--- SOURCE MATERIAL ---
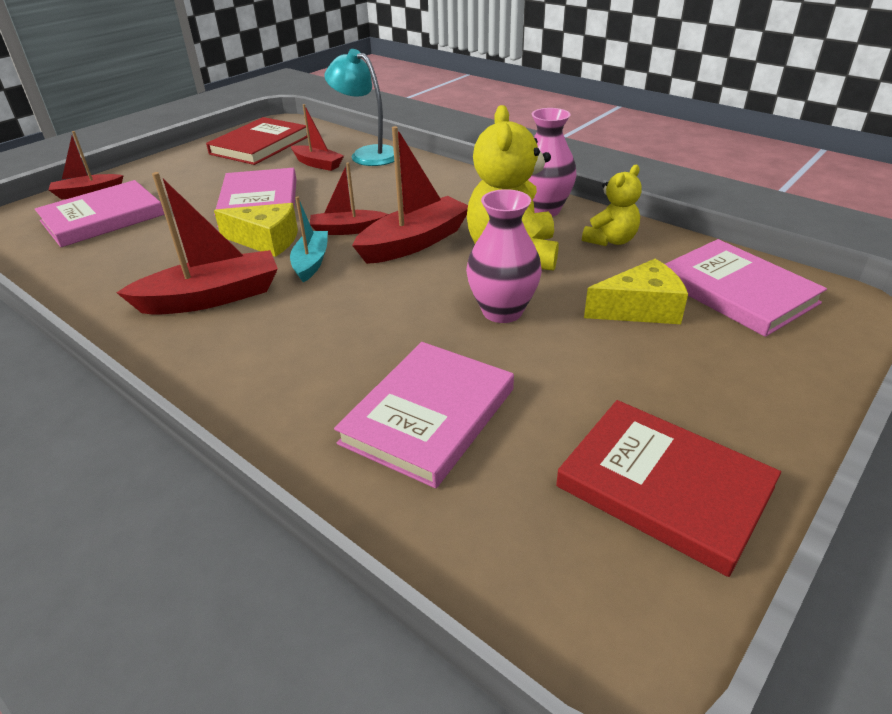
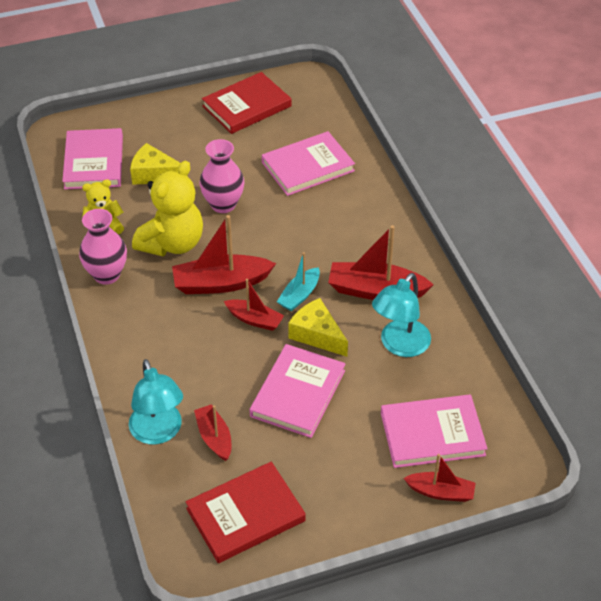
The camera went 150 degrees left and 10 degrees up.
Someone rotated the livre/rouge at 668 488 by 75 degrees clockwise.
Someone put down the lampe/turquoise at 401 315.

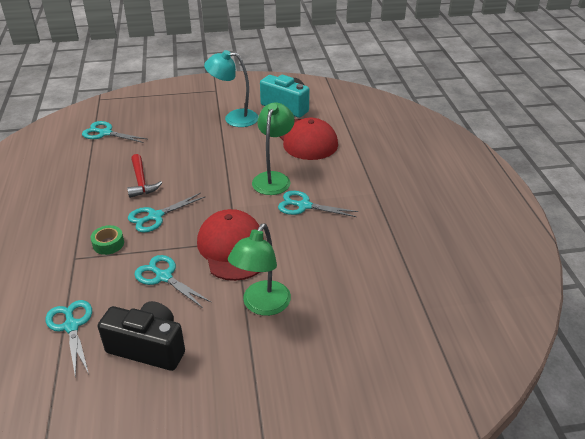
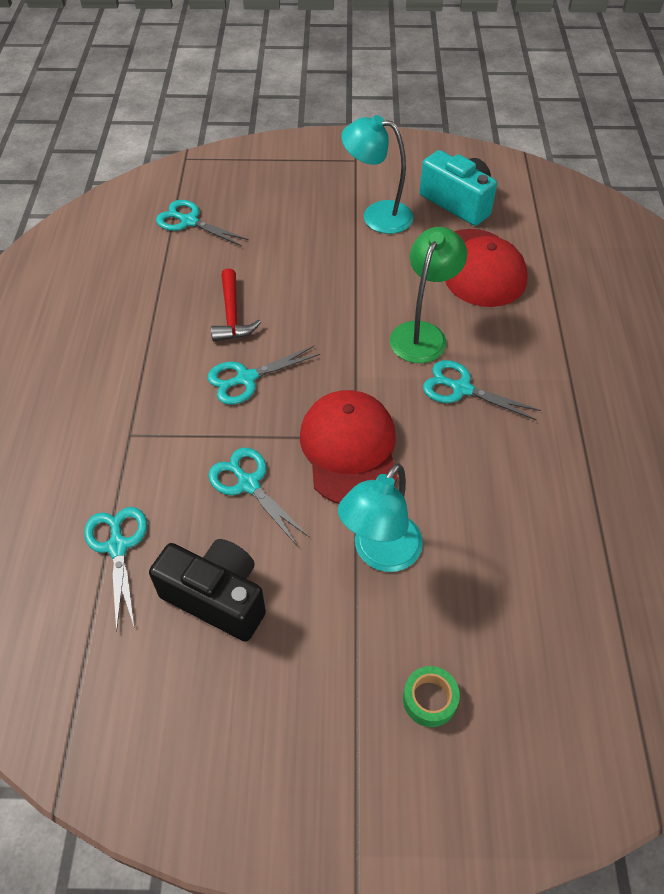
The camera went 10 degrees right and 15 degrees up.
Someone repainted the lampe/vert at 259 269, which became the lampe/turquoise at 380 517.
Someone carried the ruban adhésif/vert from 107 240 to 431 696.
---
--- SOURCE MATERIAL ---
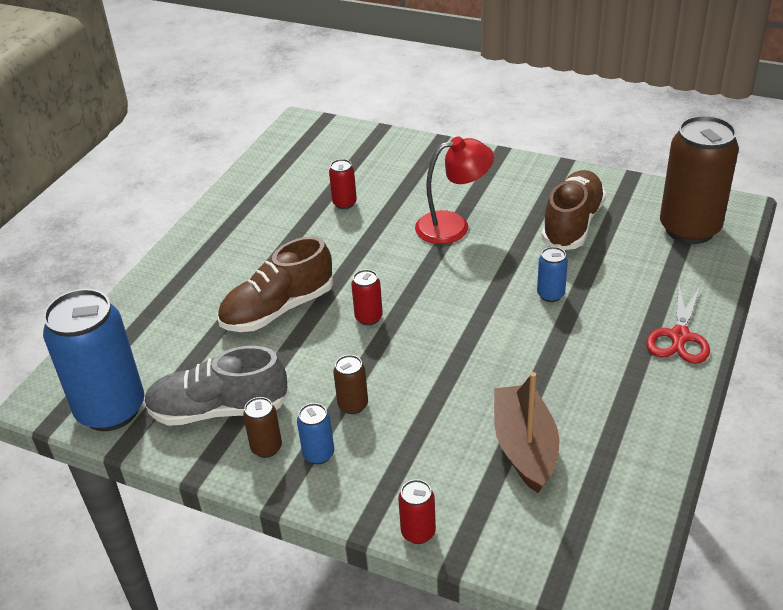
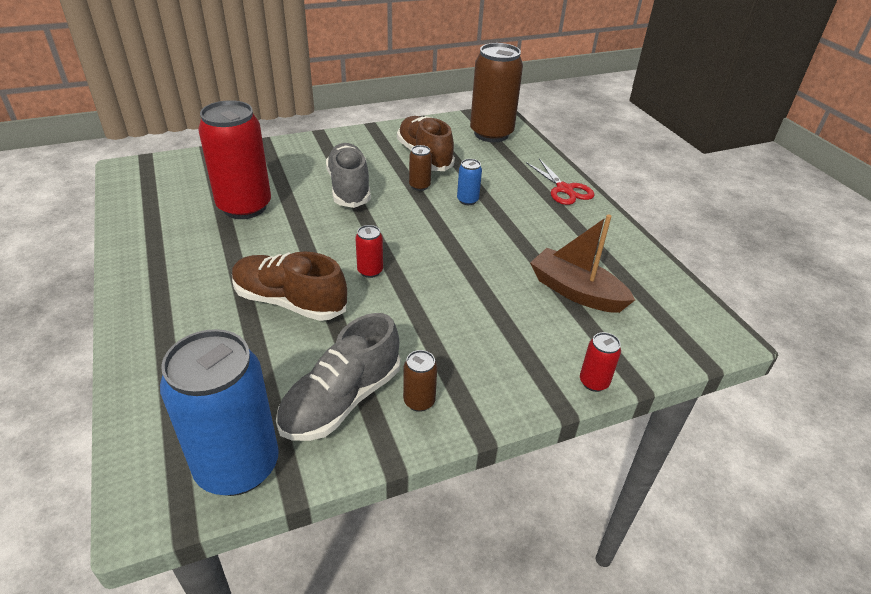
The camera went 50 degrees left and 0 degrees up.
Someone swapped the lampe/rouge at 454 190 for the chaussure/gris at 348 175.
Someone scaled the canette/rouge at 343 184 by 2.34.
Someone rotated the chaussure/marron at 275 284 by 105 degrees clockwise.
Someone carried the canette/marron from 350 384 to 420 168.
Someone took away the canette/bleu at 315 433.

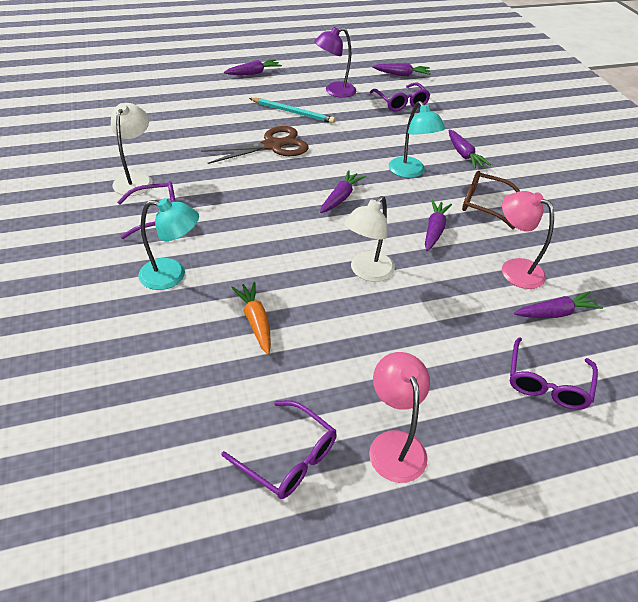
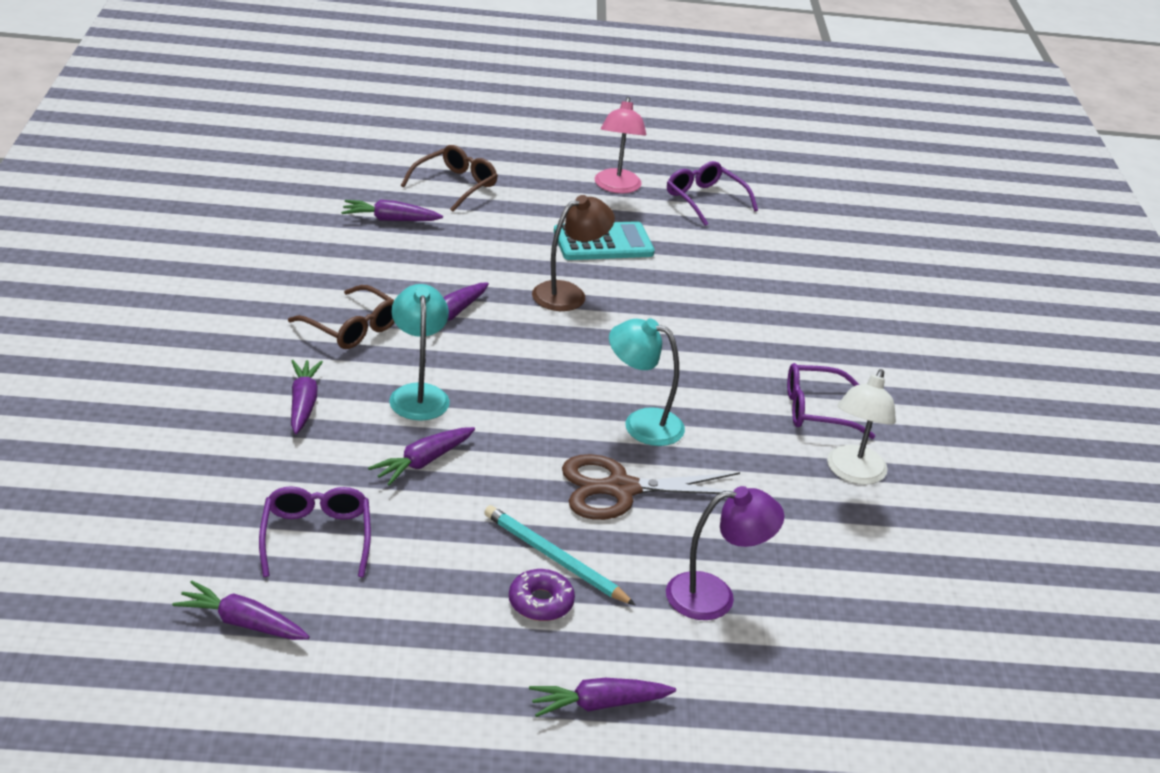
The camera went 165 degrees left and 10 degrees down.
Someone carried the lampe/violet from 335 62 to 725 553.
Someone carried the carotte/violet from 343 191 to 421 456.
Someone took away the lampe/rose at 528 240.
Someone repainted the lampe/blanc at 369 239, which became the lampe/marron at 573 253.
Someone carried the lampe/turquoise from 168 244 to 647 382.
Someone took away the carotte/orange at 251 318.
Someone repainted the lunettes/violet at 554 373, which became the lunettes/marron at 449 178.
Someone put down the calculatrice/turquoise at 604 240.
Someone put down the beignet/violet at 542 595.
---
• WORK INSTRUCTIONS: The required output is a copy of each line in the records where the string "down" occurs.

• RESPONSE TO THE EXERCISE:
Someone put down the lampe/turquoise at 401 315.
The camera went 165 degrees left and 10 degrees down.
Someone put down the calculatrice/turquoise at 604 240.
Someone put down the beignet/violet at 542 595.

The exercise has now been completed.